>>>>>
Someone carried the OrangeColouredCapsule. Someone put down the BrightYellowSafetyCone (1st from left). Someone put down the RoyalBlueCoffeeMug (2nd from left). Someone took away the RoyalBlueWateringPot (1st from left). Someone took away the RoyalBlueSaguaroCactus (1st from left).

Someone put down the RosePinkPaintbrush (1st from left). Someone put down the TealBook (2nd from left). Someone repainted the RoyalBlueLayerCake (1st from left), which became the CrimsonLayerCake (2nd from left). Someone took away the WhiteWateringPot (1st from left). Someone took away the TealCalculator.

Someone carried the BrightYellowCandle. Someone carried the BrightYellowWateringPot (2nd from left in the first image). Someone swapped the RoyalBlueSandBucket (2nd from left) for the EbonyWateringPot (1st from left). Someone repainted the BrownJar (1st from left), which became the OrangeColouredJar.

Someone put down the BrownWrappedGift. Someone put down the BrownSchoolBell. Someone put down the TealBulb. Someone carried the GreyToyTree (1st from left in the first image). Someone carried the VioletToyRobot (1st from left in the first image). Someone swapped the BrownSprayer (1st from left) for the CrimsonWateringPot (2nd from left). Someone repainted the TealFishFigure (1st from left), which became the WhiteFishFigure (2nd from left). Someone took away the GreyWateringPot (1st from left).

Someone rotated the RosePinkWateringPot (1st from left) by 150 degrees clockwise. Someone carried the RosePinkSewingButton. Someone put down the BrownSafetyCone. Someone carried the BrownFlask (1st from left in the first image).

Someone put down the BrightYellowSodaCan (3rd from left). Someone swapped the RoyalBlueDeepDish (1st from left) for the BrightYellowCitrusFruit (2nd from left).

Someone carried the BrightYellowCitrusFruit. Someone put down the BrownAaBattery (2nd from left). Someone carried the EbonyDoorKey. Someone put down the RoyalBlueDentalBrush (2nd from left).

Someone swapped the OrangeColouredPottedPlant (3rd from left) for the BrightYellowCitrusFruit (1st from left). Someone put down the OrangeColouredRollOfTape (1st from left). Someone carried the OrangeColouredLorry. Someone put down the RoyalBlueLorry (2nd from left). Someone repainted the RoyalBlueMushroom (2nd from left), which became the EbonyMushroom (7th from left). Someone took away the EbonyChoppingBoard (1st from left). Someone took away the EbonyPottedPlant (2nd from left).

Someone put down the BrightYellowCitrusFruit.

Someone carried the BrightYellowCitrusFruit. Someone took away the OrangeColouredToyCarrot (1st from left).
<<<<<
YOUR INSTRUCTIONS ::
Nothing in the data may differ; print all of it exactly as written.

RESULT OF THE EXERCISE ::
Someone carried the OrangeColouredCapsule. Someone put down the BrightYellowSafetyCone (1st from left). Someone put down the RoyalBlueCoffeeMug (2nd from left). Someone took away the RoyalBlueWateringPot (1st from left). Someone took away the RoyalBlueSaguaroCactus (1st from left).

Someone put down the RosePinkPaintbrush (1st from left). Someone put down the TealBook (2nd from left). Someone repainted the RoyalBlueLayerCake (1st from left), which became the CrimsonLayerCake (2nd from left). Someone took away the WhiteWateringPot (1st from left). Someone took away the TealCalculator.

Someone carried the BrightYellowCandle. Someone carried the BrightYellowWateringPot (2nd from left in the first image). Someone swapped the RoyalBlueSandBucket (2nd from left) for the EbonyWateringPot (1st from left). Someone repainted the BrownJar (1st from left), which became the OrangeColouredJar.

Someone put down the BrownWrappedGift. Someone put down the BrownSchoolBell. Someone put down the TealBulb. Someone carried the GreyToyTree (1st from left in the first image). Someone carried the VioletToyRobot (1st from left in the first image). Someone swapped the BrownSprayer (1st from left) for the CrimsonWateringPot (2nd from left). Someone repainted the TealFishFigure (1st from left), which became the WhiteFishFigure (2nd from left). Someone took away the GreyWateringPot (1st from left).

Someone rotated the RosePinkWateringPot (1st from left) by 150 degrees clockwise. Someone carried the RosePinkSewingButton. Someone put down the BrownSafetyCone. Someone carried the BrownFlask (1st from left in the first image).

Someone put down the BrightYellowSodaCan (3rd from left). Someone swapped the RoyalBlueDeepDish (1st from left) for the BrightYellowCitrusFruit (2nd from left).

Someone carried the BrightYellowCitrusFruit. Someone put down the BrownAaBattery (2nd from left). Someone carried the EbonyDoorKey. Someone put down the RoyalBlueDentalBrush (2nd from left).

Someone swapped the OrangeColouredPottedPlant (3rd from left) for the BrightYellowCitrusFruit (1st from left). Someone put down the OrangeColouredRollOfTape (1st from left). Someone carried the OrangeColouredLorry. Someone put down the RoyalBlueLorry (2nd from left). Someone repainted the RoyalBlueMushroom (2nd from left), which became the EbonyMushroom (7th from left). Someone took away the EbonyChoppingBoard (1st from left). Someone took away the EbonyPottedPlant (2nd from left).

Someone put down the BrightYellowCitrusFruit.

Someone carried the BrightYellowCitrusFruit. Someone took away the OrangeColouredToyCarrot (1st from left).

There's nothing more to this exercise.